> [WHAT IS REQUIRED]:
The first line of the entries below, the line containing "none -> green brick F7:G7 level 1", and every line between them should be repeated exactly, and nothing else.

> [RECORD SET]:
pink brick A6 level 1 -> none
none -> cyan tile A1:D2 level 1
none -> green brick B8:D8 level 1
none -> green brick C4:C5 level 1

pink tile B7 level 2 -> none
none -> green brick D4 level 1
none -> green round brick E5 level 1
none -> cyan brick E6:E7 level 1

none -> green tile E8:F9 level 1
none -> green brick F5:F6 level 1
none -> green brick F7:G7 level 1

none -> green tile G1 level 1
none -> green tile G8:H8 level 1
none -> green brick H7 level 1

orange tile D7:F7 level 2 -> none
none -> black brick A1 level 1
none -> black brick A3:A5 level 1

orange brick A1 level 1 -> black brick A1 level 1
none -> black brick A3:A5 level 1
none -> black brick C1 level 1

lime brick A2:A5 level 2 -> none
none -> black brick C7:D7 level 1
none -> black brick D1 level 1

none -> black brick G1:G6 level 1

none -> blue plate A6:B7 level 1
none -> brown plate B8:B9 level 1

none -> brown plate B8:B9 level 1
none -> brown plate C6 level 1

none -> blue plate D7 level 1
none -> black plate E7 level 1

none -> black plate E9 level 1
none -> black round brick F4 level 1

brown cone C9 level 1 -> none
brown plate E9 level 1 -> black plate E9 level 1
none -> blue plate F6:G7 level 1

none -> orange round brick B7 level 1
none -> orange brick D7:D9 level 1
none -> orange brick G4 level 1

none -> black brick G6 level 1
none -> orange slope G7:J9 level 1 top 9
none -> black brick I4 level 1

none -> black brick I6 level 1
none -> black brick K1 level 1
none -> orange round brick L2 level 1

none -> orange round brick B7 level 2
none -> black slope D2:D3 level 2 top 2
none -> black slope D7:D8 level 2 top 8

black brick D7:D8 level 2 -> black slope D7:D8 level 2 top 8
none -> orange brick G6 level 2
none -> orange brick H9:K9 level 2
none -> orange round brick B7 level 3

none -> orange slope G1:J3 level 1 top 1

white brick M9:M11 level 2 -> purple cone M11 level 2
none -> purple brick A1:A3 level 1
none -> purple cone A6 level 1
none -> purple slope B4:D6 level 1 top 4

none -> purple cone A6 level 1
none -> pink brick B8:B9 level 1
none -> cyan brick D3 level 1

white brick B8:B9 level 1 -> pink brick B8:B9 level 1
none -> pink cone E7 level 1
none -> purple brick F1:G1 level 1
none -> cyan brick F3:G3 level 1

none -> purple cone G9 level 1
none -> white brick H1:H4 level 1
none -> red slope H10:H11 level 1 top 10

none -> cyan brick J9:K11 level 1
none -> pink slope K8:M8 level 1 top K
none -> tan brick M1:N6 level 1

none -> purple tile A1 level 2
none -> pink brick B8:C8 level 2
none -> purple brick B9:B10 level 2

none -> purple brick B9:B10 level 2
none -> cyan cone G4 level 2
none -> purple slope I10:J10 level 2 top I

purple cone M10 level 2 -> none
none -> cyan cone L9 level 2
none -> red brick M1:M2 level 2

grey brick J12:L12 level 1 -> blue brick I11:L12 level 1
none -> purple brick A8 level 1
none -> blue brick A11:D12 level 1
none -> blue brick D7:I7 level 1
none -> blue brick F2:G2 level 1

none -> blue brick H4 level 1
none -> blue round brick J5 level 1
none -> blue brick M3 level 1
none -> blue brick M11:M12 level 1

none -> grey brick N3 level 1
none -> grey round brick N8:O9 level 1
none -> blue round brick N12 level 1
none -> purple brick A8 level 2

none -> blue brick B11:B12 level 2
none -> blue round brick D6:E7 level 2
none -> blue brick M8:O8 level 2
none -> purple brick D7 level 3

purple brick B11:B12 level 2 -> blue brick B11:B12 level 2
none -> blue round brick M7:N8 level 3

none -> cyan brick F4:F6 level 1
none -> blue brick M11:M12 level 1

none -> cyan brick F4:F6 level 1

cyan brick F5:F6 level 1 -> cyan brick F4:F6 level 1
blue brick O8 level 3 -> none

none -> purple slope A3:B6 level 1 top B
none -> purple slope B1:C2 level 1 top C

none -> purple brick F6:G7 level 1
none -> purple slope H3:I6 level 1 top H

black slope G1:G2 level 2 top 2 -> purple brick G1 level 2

> [EXERCISE OUTPUT]:
pink brick A6 level 1 -> none
none -> cyan tile A1:D2 level 1
none -> green brick B8:D8 level 1
none -> green brick C4:C5 level 1

pink tile B7 level 2 -> none
none -> green brick D4 level 1
none -> green round brick E5 level 1
none -> cyan brick E6:E7 level 1

none -> green tile E8:F9 level 1
none -> green brick F5:F6 level 1
none -> green brick F7:G7 level 1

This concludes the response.